◆ **Work item**
Copy out the entries below exactly as they stand, but only from the line containing "(350, 141) = (514, 373): brown wallet -> none" through the line containing "camera: 15 degrees left, 5 degrees up".

◆ **Data for processing**

■ ■ ■

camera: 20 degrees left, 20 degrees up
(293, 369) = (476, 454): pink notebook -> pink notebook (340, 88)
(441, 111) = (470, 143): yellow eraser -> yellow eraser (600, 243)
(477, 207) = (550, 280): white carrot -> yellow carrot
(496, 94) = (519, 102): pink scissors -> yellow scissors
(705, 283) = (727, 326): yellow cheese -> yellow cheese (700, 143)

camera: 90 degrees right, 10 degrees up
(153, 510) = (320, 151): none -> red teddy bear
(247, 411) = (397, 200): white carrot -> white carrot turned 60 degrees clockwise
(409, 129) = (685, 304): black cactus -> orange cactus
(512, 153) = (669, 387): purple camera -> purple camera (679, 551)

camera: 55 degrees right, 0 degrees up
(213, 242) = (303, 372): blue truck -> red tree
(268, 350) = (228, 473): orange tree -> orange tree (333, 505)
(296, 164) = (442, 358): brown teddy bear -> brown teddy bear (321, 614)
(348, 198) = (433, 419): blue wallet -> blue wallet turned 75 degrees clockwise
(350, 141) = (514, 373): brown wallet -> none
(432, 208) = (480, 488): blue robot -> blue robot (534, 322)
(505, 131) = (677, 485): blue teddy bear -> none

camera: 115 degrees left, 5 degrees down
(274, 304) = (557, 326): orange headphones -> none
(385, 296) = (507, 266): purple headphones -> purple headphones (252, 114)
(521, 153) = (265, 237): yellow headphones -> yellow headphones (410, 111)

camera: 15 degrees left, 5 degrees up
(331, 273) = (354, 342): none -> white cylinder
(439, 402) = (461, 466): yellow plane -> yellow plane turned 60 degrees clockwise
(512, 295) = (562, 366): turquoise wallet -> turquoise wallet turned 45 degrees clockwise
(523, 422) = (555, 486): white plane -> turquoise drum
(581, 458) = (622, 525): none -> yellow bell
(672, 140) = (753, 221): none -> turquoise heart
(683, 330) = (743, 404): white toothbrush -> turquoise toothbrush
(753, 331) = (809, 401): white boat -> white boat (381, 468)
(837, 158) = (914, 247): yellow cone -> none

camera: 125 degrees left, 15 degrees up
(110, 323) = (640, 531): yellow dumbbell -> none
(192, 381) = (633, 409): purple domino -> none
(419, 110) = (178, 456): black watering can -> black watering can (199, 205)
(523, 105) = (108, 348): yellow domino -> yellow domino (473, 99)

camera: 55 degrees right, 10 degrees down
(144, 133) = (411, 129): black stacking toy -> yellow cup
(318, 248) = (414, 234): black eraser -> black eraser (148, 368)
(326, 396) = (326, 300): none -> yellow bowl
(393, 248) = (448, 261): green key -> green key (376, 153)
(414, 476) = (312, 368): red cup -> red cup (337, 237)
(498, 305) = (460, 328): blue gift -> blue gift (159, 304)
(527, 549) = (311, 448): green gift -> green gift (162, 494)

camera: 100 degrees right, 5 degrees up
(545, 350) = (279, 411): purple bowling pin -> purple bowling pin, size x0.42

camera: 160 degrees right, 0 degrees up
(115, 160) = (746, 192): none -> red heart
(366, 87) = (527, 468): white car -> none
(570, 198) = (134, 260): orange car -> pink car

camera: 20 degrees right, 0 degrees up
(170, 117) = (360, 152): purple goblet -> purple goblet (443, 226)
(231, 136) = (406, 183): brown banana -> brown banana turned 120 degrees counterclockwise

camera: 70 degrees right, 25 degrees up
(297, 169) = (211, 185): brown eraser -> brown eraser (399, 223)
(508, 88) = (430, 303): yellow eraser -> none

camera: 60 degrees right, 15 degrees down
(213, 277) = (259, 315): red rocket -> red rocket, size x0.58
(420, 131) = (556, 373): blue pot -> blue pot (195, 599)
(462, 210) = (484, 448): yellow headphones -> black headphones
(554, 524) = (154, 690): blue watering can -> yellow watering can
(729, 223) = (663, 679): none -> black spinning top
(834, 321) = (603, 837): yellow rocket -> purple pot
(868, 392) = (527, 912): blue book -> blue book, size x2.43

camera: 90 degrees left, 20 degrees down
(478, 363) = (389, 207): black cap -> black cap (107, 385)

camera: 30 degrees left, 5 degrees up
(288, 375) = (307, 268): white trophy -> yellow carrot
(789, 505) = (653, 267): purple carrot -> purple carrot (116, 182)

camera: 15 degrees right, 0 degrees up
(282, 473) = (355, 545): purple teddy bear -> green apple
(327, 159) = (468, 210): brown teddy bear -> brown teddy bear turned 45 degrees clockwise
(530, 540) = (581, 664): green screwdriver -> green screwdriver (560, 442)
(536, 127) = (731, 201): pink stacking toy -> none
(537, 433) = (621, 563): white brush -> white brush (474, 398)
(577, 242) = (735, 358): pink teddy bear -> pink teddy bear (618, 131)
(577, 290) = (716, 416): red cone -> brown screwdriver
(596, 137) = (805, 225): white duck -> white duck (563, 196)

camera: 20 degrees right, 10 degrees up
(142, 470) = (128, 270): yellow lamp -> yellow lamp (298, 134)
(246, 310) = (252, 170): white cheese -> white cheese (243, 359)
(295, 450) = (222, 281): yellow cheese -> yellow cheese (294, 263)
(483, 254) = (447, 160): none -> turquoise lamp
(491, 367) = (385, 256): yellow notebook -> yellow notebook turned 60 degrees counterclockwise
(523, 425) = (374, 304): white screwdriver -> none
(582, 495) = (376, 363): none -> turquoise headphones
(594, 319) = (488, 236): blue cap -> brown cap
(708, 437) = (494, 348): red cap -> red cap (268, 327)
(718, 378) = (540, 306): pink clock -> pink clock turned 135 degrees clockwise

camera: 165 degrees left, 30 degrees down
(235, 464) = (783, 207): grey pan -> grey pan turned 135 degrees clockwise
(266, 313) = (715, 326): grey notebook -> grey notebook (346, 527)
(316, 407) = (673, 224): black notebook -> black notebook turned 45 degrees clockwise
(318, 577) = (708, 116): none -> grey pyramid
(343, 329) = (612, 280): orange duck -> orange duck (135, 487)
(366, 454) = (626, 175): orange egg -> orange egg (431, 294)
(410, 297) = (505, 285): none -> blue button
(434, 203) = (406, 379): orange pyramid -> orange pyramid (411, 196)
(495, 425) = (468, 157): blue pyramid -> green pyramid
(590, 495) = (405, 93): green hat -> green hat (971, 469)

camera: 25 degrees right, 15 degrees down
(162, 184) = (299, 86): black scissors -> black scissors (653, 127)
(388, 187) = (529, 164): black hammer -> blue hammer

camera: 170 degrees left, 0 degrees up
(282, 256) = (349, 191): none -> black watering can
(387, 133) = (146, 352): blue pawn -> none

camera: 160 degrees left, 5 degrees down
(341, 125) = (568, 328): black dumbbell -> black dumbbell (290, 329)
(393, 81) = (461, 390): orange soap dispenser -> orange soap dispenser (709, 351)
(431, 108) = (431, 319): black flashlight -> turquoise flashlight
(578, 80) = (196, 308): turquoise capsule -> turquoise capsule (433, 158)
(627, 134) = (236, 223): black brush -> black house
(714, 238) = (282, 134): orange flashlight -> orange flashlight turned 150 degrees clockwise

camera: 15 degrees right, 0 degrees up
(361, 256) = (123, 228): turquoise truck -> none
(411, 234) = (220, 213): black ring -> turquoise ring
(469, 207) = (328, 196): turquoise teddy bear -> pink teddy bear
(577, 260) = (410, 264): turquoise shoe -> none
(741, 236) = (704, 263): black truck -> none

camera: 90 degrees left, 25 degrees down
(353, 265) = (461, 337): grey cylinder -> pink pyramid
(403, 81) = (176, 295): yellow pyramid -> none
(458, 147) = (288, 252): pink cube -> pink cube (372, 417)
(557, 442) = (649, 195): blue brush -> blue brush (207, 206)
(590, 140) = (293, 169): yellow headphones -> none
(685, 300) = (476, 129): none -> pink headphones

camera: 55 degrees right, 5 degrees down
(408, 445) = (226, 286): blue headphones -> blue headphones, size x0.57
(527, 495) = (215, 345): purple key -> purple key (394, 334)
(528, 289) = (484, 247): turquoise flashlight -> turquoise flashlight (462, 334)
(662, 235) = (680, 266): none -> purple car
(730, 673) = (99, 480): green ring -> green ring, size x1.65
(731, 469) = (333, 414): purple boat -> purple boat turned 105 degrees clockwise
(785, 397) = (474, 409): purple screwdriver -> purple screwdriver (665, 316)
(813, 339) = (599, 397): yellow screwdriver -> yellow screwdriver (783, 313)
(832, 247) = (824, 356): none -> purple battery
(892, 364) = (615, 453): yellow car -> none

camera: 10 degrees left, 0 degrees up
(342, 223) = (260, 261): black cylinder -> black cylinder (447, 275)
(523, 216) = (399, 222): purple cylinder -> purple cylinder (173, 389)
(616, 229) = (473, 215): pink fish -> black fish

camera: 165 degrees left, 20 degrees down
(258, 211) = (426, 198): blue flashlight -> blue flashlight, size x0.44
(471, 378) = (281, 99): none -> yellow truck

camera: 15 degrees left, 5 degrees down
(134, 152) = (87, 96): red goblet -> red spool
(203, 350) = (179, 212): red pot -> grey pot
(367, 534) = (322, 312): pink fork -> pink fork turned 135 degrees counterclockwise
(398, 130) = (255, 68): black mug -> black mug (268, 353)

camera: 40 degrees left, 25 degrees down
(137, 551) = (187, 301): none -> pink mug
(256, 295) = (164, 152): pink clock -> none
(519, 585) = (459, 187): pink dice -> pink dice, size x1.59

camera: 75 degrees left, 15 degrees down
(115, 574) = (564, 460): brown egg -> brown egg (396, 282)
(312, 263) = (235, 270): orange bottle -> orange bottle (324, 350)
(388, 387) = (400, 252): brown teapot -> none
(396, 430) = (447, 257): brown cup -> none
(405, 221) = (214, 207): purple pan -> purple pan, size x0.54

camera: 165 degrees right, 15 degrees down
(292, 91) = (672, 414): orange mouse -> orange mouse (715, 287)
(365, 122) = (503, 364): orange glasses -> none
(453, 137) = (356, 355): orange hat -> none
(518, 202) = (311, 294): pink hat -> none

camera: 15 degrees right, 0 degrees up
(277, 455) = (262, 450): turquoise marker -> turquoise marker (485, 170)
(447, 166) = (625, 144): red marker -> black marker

■ ■ ■

◆ **Response**
(350, 141) = (514, 373): brown wallet -> none
(432, 208) = (480, 488): blue robot -> blue robot (534, 322)
(505, 131) = (677, 485): blue teddy bear -> none

camera: 115 degrees left, 5 degrees down
(274, 304) = (557, 326): orange headphones -> none
(385, 296) = (507, 266): purple headphones -> purple headphones (252, 114)
(521, 153) = (265, 237): yellow headphones -> yellow headphones (410, 111)

camera: 15 degrees left, 5 degrees up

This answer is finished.